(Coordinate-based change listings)
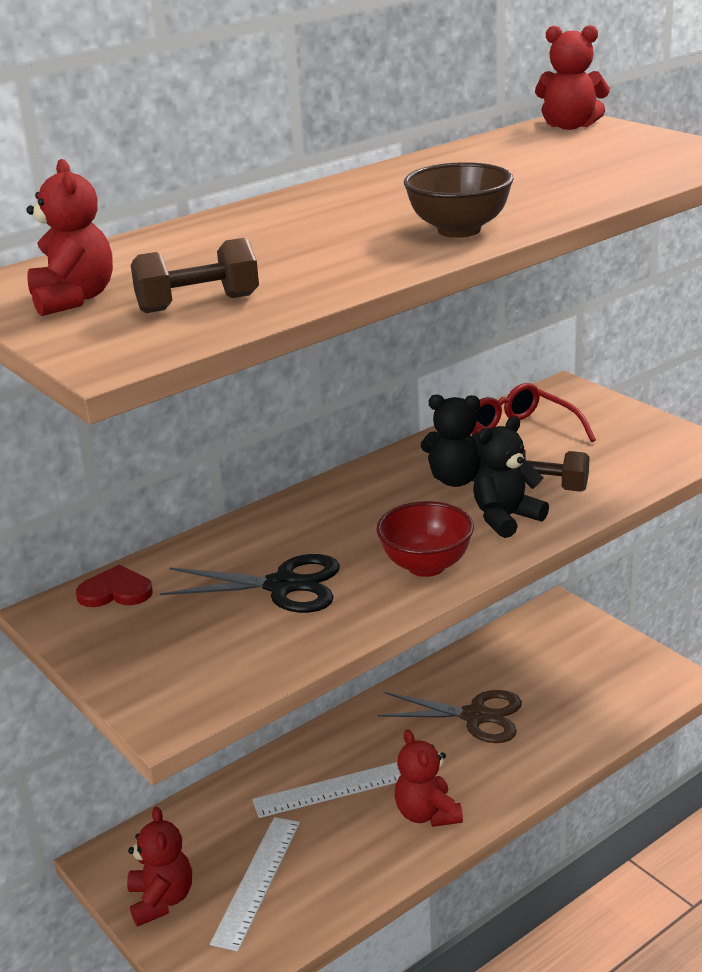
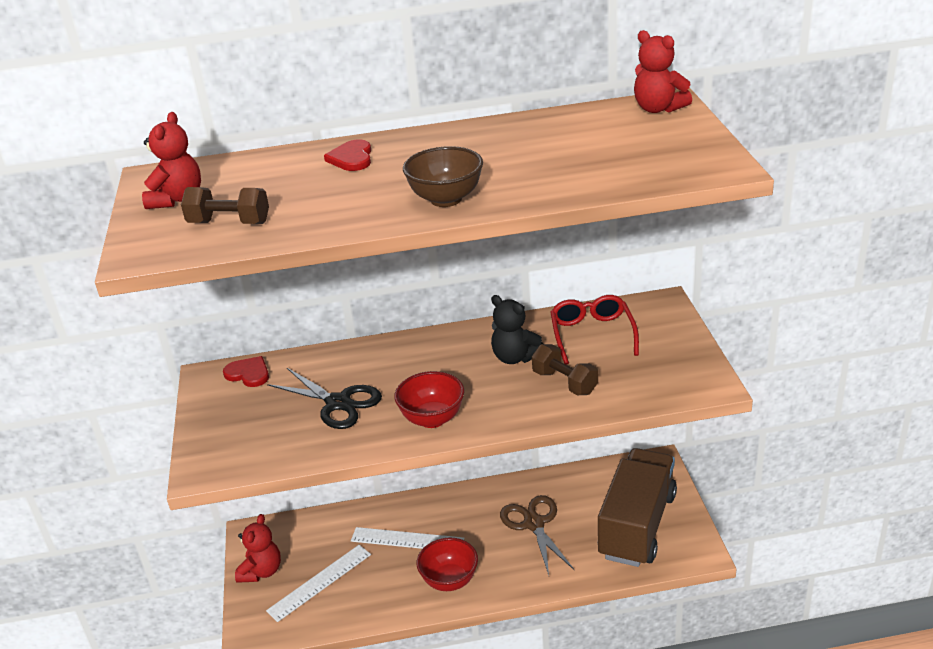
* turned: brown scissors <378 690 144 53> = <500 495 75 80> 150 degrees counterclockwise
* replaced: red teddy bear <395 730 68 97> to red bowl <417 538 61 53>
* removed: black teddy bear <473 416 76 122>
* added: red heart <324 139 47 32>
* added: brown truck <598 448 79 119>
* * *
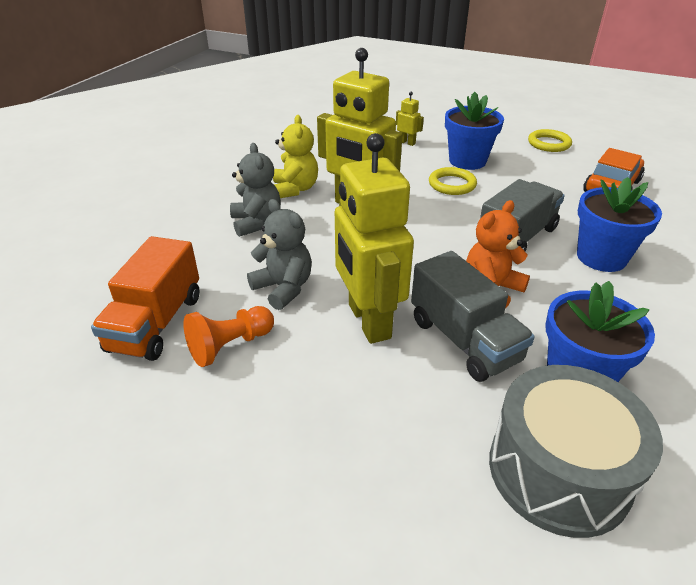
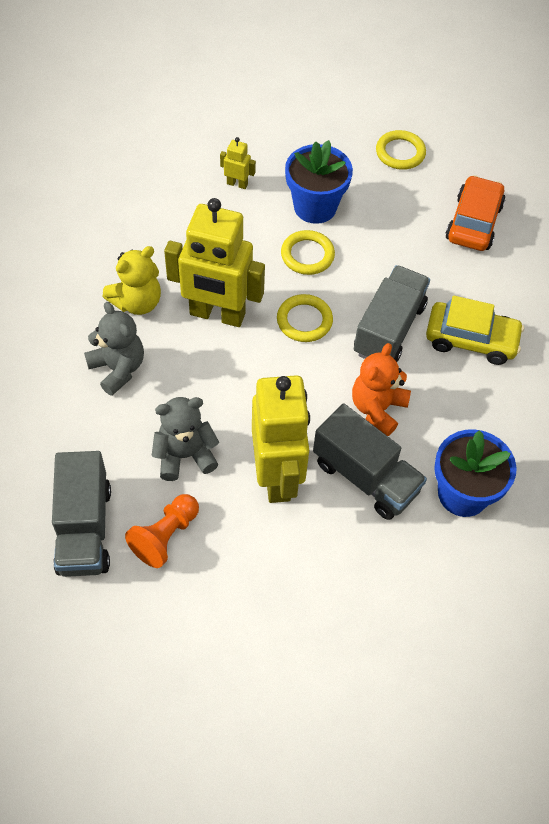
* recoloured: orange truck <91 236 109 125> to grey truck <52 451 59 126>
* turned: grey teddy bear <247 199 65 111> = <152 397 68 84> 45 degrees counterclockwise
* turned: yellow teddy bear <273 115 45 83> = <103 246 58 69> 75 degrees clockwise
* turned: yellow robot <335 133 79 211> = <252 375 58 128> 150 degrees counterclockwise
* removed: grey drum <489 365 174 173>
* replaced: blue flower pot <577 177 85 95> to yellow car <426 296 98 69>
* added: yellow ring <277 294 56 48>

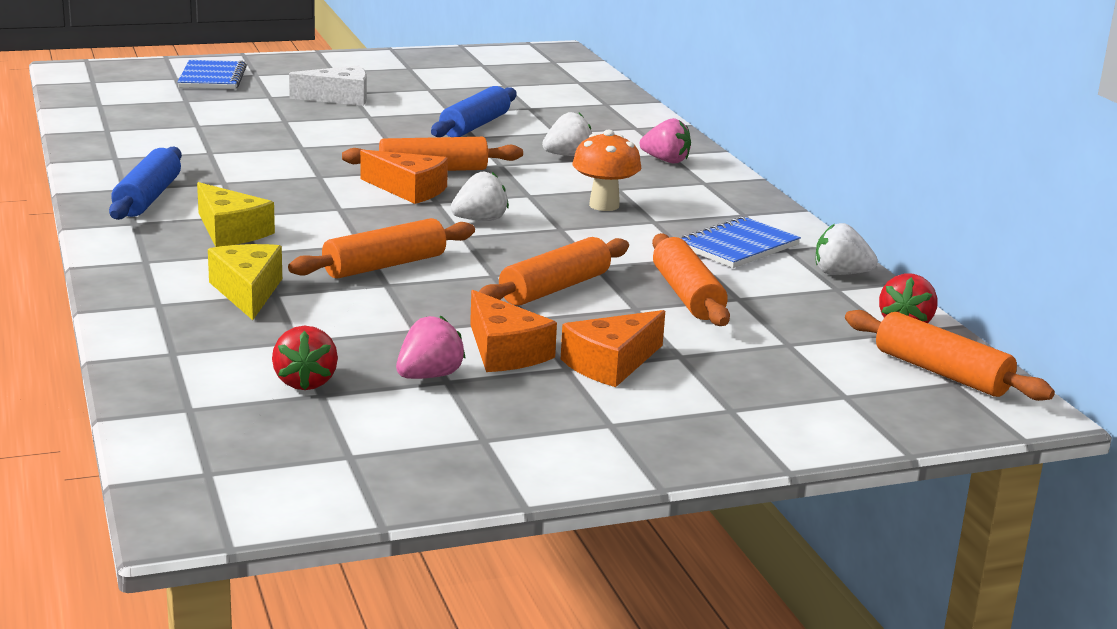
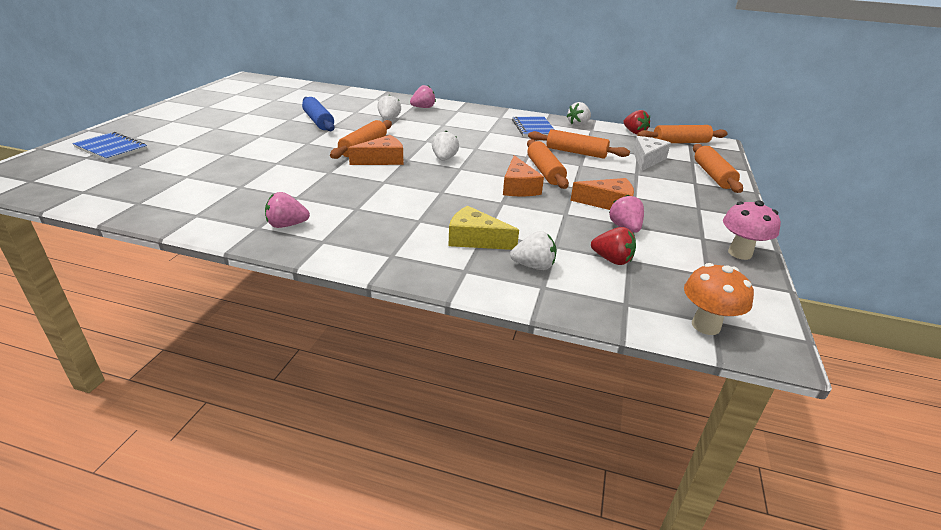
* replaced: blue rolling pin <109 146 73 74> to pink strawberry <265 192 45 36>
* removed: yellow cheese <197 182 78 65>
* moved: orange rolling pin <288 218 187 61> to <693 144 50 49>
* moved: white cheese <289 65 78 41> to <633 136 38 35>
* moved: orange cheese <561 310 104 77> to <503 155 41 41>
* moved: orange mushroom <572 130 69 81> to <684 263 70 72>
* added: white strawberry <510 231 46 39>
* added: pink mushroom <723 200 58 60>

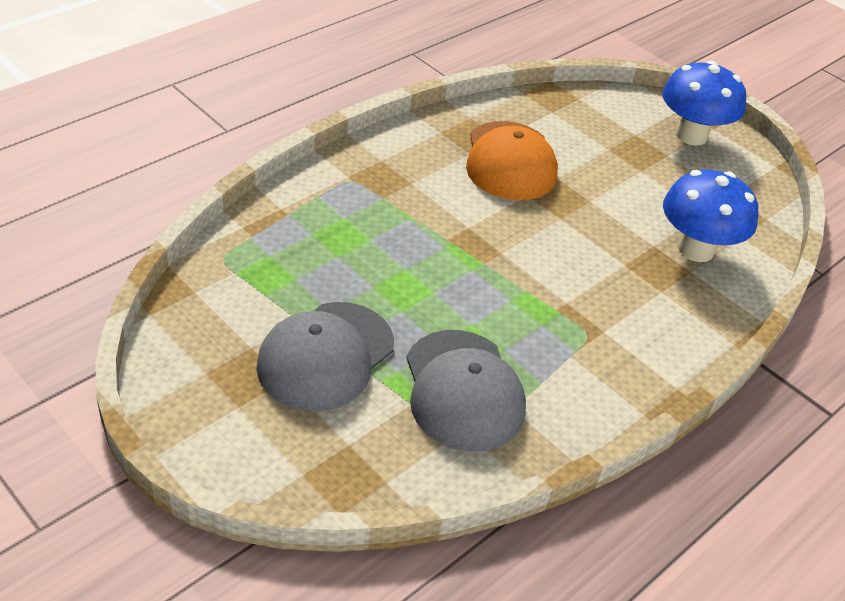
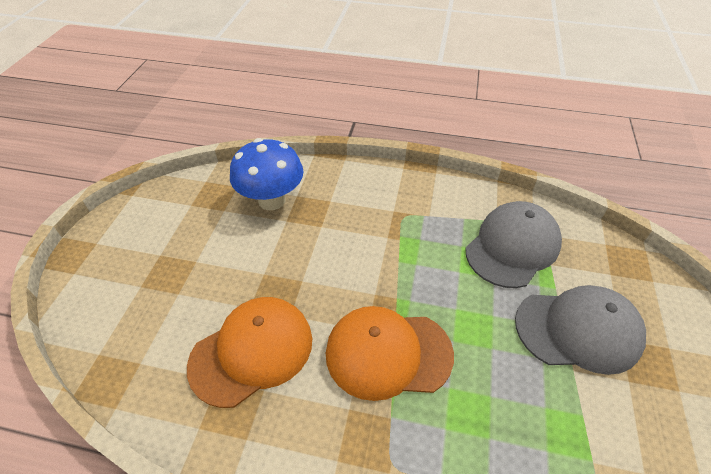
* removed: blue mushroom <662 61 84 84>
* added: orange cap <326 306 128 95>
--
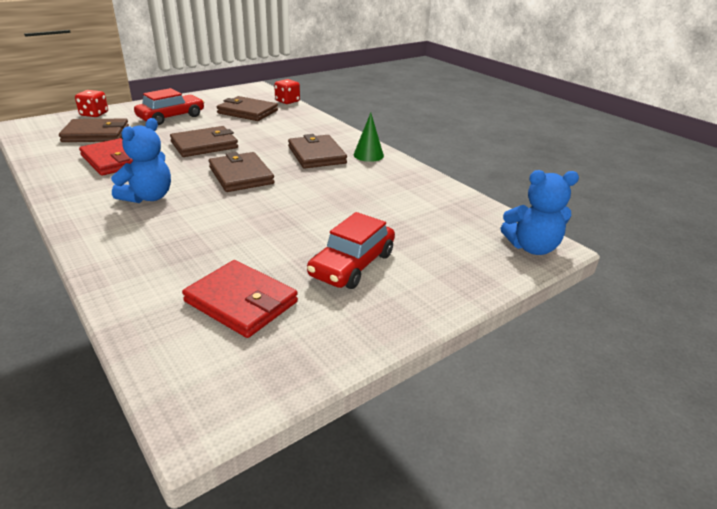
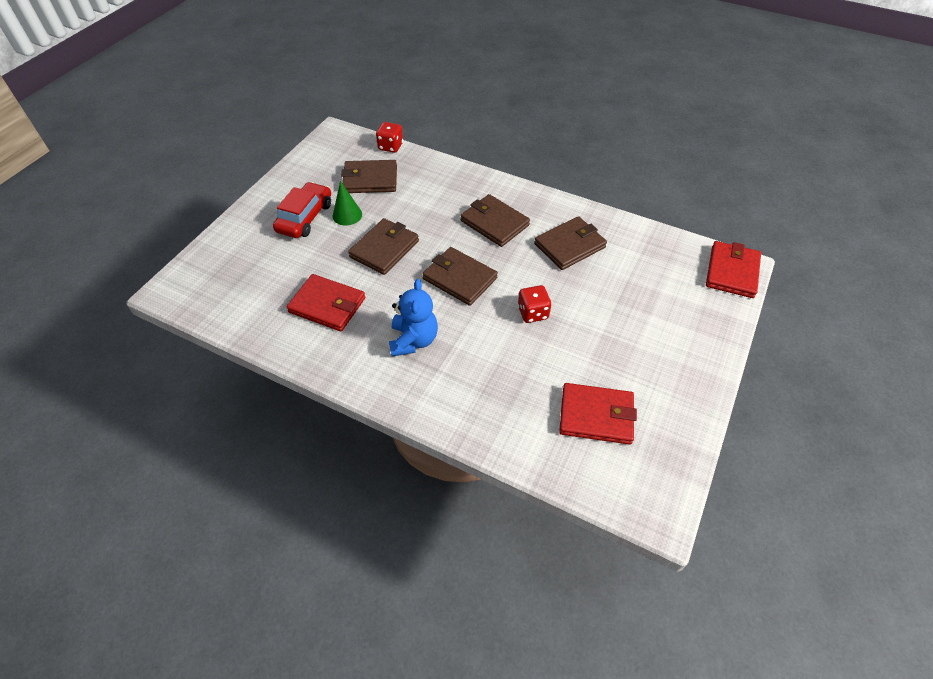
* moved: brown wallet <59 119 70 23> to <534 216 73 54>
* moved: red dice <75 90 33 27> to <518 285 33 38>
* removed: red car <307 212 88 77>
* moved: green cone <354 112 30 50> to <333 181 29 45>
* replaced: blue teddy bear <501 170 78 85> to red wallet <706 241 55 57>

**ACTIVITY:** For the word "replaced", go through the records and show each line that carries it.

**EXERCISE ANSWER:**
* replaced: red teddy bear <395 730 68 97> to red bowl <417 538 61 53>
* replaced: blue flower pot <577 177 85 95> to yellow car <426 296 98 69>
* replaced: blue rolling pin <109 146 73 74> to pink strawberry <265 192 45 36>
* replaced: blue teddy bear <501 170 78 85> to red wallet <706 241 55 57>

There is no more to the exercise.